* _AIM_
Rewrite the entries below, replacing each "matte orange vest" with "orange safety vest" and leaving everything else as it is.

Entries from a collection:
((
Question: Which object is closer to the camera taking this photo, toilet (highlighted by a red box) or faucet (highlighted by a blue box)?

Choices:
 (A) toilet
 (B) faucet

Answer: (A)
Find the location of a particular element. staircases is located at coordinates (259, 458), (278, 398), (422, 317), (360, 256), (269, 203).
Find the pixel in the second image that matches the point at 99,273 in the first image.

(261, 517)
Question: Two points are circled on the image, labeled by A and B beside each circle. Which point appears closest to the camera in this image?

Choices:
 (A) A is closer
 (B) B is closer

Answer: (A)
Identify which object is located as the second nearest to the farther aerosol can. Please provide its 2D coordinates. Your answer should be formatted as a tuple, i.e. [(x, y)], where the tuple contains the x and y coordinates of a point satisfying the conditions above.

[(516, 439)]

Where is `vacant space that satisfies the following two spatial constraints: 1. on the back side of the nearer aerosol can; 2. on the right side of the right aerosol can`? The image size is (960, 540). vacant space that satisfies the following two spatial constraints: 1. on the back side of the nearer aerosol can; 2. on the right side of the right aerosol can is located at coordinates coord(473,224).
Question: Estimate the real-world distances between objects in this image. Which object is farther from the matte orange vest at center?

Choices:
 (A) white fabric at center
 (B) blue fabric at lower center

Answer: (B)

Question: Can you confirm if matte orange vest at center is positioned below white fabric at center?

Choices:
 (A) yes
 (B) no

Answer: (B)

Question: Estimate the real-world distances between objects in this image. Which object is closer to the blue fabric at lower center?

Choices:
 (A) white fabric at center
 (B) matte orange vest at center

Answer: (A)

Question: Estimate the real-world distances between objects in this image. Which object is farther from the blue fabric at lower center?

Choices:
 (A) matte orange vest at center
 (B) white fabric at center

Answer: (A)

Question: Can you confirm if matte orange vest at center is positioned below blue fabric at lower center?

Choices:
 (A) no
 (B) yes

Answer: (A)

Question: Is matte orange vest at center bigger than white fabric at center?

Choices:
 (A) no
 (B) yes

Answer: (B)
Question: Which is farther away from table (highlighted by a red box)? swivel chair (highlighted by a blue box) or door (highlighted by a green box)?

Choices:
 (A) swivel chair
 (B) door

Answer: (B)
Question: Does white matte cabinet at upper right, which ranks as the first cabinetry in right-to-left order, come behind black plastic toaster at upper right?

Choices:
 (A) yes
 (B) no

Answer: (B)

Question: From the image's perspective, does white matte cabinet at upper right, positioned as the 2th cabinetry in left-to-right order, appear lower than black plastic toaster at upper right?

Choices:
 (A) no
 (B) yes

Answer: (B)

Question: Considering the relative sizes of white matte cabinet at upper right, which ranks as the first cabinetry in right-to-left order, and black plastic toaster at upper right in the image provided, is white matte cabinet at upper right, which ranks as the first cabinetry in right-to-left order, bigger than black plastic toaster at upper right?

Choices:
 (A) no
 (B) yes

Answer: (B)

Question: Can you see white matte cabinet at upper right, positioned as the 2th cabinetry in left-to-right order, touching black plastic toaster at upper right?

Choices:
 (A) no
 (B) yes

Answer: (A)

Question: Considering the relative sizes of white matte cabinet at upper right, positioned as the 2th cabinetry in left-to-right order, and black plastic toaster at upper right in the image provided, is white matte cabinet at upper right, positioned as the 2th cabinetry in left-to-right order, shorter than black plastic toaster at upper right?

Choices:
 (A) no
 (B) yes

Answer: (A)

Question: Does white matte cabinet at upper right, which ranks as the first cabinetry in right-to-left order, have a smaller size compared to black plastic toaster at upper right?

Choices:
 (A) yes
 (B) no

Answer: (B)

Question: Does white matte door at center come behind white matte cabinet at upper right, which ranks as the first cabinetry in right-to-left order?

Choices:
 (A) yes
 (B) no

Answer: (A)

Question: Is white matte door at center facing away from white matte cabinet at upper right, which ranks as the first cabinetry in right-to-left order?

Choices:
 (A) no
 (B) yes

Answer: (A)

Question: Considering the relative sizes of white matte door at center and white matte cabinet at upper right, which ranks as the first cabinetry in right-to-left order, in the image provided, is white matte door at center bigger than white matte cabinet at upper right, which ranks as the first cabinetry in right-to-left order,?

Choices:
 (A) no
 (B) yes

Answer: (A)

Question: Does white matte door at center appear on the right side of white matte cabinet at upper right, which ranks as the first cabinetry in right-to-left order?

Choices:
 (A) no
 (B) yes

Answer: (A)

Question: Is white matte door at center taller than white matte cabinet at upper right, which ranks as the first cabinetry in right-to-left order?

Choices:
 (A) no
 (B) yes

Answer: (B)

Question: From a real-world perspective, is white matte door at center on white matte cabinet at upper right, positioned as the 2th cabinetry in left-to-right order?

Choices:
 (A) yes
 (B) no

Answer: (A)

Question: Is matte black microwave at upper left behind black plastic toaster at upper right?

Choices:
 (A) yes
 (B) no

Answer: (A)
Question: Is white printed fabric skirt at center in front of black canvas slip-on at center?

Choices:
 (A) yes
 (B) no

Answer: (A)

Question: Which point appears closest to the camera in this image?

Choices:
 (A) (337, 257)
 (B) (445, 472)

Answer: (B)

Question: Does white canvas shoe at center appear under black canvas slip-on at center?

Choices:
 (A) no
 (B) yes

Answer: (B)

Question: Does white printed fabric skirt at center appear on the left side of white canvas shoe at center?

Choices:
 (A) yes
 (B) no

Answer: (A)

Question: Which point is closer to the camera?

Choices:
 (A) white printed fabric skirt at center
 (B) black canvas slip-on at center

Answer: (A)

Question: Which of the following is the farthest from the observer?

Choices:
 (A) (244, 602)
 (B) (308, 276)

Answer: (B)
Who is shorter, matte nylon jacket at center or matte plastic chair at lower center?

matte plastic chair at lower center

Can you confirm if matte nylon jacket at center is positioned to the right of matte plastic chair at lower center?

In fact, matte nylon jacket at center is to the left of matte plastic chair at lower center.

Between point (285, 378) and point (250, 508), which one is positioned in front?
))
* _IN RESPONSE_
Question: Which object is closer to the camera taking this photo, toilet (highlighted by a red box) or faucet (highlighted by a blue box)?

Choices:
 (A) toilet
 (B) faucet

Answer: (A)
Find the location of a particular element. staircases is located at coordinates (259, 458), (278, 398), (422, 317), (360, 256), (269, 203).
Find the pixel in the second image that matches the point at 99,273 in the first image.

(261, 517)
Question: Two points are circled on the image, labeled by A and B beside each circle. Which point appears closest to the camera in this image?

Choices:
 (A) A is closer
 (B) B is closer

Answer: (A)
Identify which object is located as the second nearest to the farther aerosol can. Please provide its 2D coordinates. Your answer should be formatted as a tuple, i.e. [(x, y)], where the tuple contains the x and y coordinates of a point satisfying the conditions above.

[(516, 439)]

Where is `vacant space that satisfies the following two spatial constraints: 1. on the back side of the nearer aerosol can; 2. on the right side of the right aerosol can`? The image size is (960, 540). vacant space that satisfies the following two spatial constraints: 1. on the back side of the nearer aerosol can; 2. on the right side of the right aerosol can is located at coordinates coord(473,224).
Question: Estimate the real-world distances between objects in this image. Which object is farther from the orange safety vest at center?

Choices:
 (A) white fabric at center
 (B) blue fabric at lower center

Answer: (B)

Question: Can you confirm if orange safety vest at center is positioned below white fabric at center?

Choices:
 (A) yes
 (B) no

Answer: (B)

Question: Estimate the real-world distances between objects in this image. Which object is closer to the blue fabric at lower center?

Choices:
 (A) white fabric at center
 (B) orange safety vest at center

Answer: (A)

Question: Estimate the real-world distances between objects in this image. Which object is farther from the blue fabric at lower center?

Choices:
 (A) orange safety vest at center
 (B) white fabric at center

Answer: (A)

Question: Can you confirm if orange safety vest at center is positioned below blue fabric at lower center?

Choices:
 (A) no
 (B) yes

Answer: (A)

Question: Is orange safety vest at center bigger than white fabric at center?

Choices:
 (A) no
 (B) yes

Answer: (B)
Question: Which is farther away from table (highlighted by a red box)? swivel chair (highlighted by a blue box) or door (highlighted by a green box)?

Choices:
 (A) swivel chair
 (B) door

Answer: (B)
Question: Does white matte cabinet at upper right, which ranks as the first cabinetry in right-to-left order, come behind black plastic toaster at upper right?

Choices:
 (A) yes
 (B) no

Answer: (B)

Question: From the image's perspective, does white matte cabinet at upper right, positioned as the 2th cabinetry in left-to-right order, appear lower than black plastic toaster at upper right?

Choices:
 (A) no
 (B) yes

Answer: (B)

Question: Considering the relative sizes of white matte cabinet at upper right, which ranks as the first cabinetry in right-to-left order, and black plastic toaster at upper right in the image provided, is white matte cabinet at upper right, which ranks as the first cabinetry in right-to-left order, bigger than black plastic toaster at upper right?

Choices:
 (A) no
 (B) yes

Answer: (B)

Question: Can you see white matte cabinet at upper right, positioned as the 2th cabinetry in left-to-right order, touching black plastic toaster at upper right?

Choices:
 (A) no
 (B) yes

Answer: (A)

Question: Considering the relative sizes of white matte cabinet at upper right, positioned as the 2th cabinetry in left-to-right order, and black plastic toaster at upper right in the image provided, is white matte cabinet at upper right, positioned as the 2th cabinetry in left-to-right order, shorter than black plastic toaster at upper right?

Choices:
 (A) no
 (B) yes

Answer: (A)

Question: Does white matte cabinet at upper right, which ranks as the first cabinetry in right-to-left order, have a smaller size compared to black plastic toaster at upper right?

Choices:
 (A) yes
 (B) no

Answer: (B)

Question: Does white matte door at center come behind white matte cabinet at upper right, which ranks as the first cabinetry in right-to-left order?

Choices:
 (A) yes
 (B) no

Answer: (A)

Question: Is white matte door at center facing away from white matte cabinet at upper right, which ranks as the first cabinetry in right-to-left order?

Choices:
 (A) no
 (B) yes

Answer: (A)

Question: Considering the relative sizes of white matte door at center and white matte cabinet at upper right, which ranks as the first cabinetry in right-to-left order, in the image provided, is white matte door at center bigger than white matte cabinet at upper right, which ranks as the first cabinetry in right-to-left order,?

Choices:
 (A) no
 (B) yes

Answer: (A)

Question: Does white matte door at center appear on the right side of white matte cabinet at upper right, which ranks as the first cabinetry in right-to-left order?

Choices:
 (A) no
 (B) yes

Answer: (A)

Question: Is white matte door at center taller than white matte cabinet at upper right, which ranks as the first cabinetry in right-to-left order?

Choices:
 (A) no
 (B) yes

Answer: (B)

Question: From a real-world perspective, is white matte door at center on white matte cabinet at upper right, positioned as the 2th cabinetry in left-to-right order?

Choices:
 (A) yes
 (B) no

Answer: (A)

Question: Is matte black microwave at upper left behind black plastic toaster at upper right?

Choices:
 (A) yes
 (B) no

Answer: (A)
Question: Is white printed fabric skirt at center in front of black canvas slip-on at center?

Choices:
 (A) yes
 (B) no

Answer: (A)

Question: Which point appears closest to the camera in this image?

Choices:
 (A) (337, 257)
 (B) (445, 472)

Answer: (B)

Question: Does white canvas shoe at center appear under black canvas slip-on at center?

Choices:
 (A) no
 (B) yes

Answer: (B)

Question: Does white printed fabric skirt at center appear on the left side of white canvas shoe at center?

Choices:
 (A) yes
 (B) no

Answer: (A)

Question: Which point is closer to the camera?

Choices:
 (A) white printed fabric skirt at center
 (B) black canvas slip-on at center

Answer: (A)

Question: Which of the following is the farthest from the observer?

Choices:
 (A) (244, 602)
 (B) (308, 276)

Answer: (B)
Who is shorter, matte nylon jacket at center or matte plastic chair at lower center?

matte plastic chair at lower center

Can you confirm if matte nylon jacket at center is positioned to the right of matte plastic chair at lower center?

In fact, matte nylon jacket at center is to the left of matte plastic chair at lower center.

Between point (285, 378) and point (250, 508), which one is positioned in front?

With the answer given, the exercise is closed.